TASK TO CARRY OUT>
If a line of the listing contains the string "green", return that line.
PROVIDED ENTRIES below:
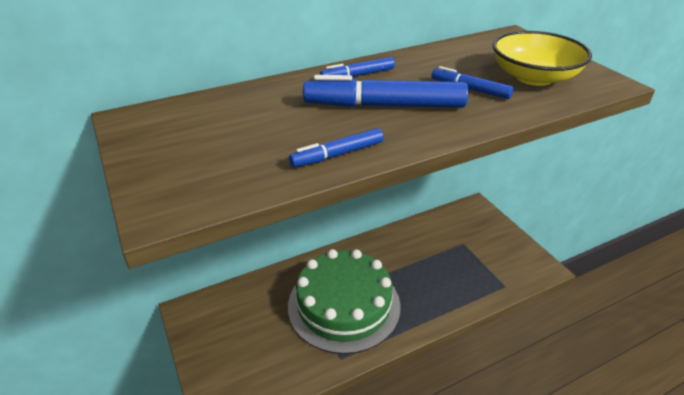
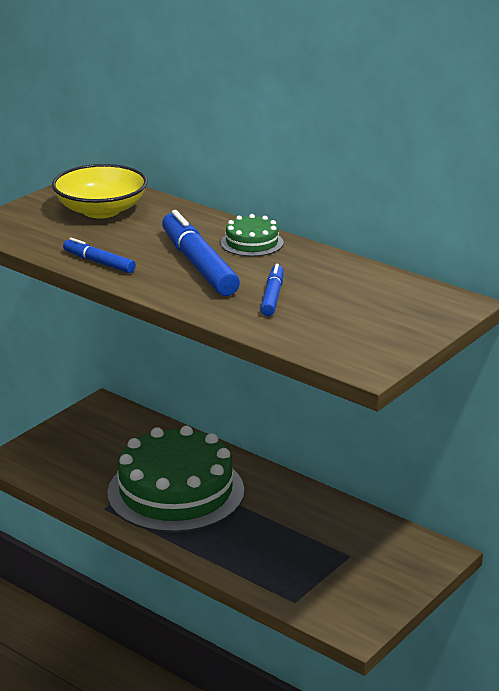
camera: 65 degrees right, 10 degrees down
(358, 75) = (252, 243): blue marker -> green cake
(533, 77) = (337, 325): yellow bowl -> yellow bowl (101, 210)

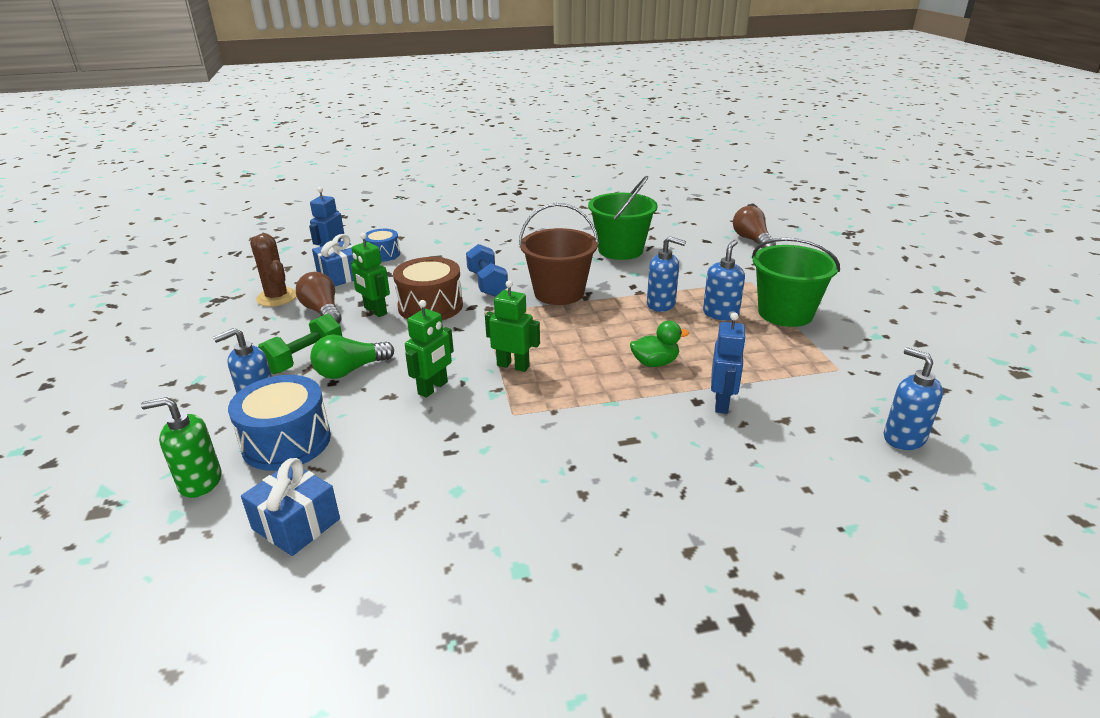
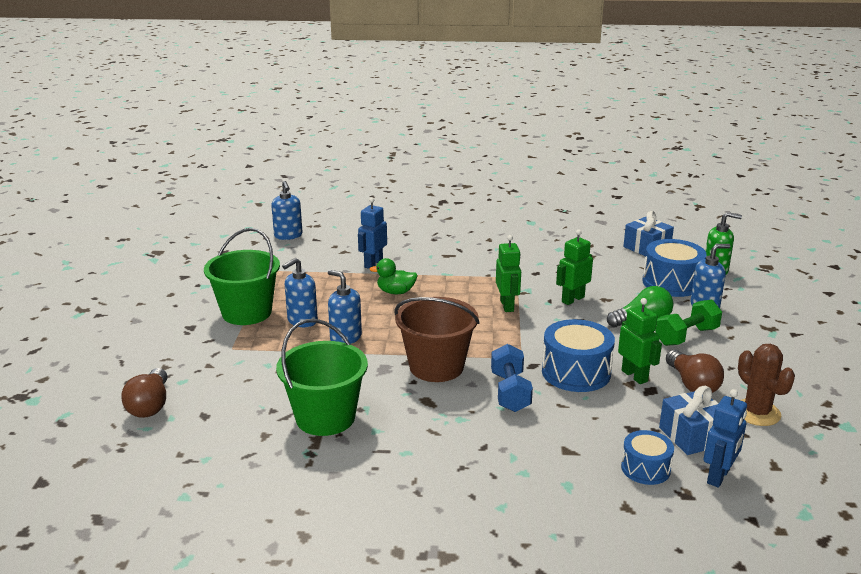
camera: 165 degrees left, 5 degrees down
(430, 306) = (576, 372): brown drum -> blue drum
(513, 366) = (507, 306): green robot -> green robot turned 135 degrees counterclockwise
End of PROVIDED ENTRIES.
WRITTEN ANSWER>
(358, 75) = (252, 243): blue marker -> green cake
(513, 366) = (507, 306): green robot -> green robot turned 135 degrees counterclockwise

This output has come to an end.